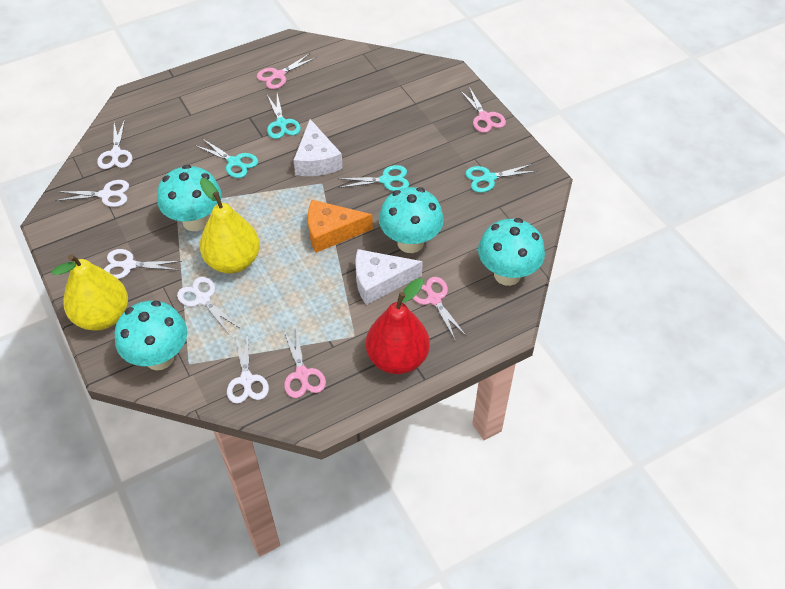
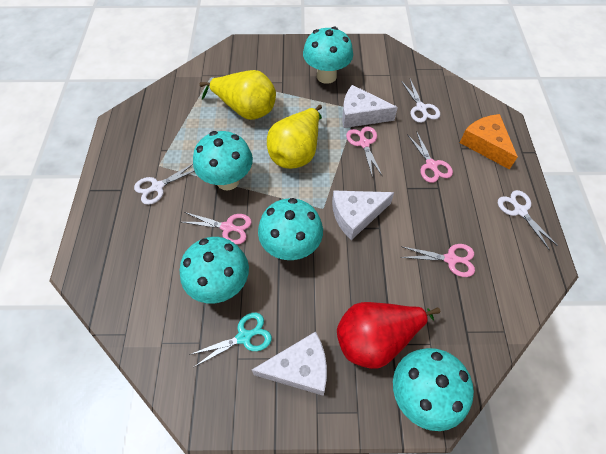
turquoise mushroom: 4 -> 5
turquoise scissors: 4 -> 1
white cheese: 2 -> 3
white scissors: 5 -> 3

= = = = = = =

» PROBLEM DESCRIPTION
Give again only the lines of the material above that run from the one with "turquoise scissors: 4 -> 1" through the end, both included, exactly as they appear.

» REPLY TO THE EXERCISE
turquoise scissors: 4 -> 1
white cheese: 2 -> 3
white scissors: 5 -> 3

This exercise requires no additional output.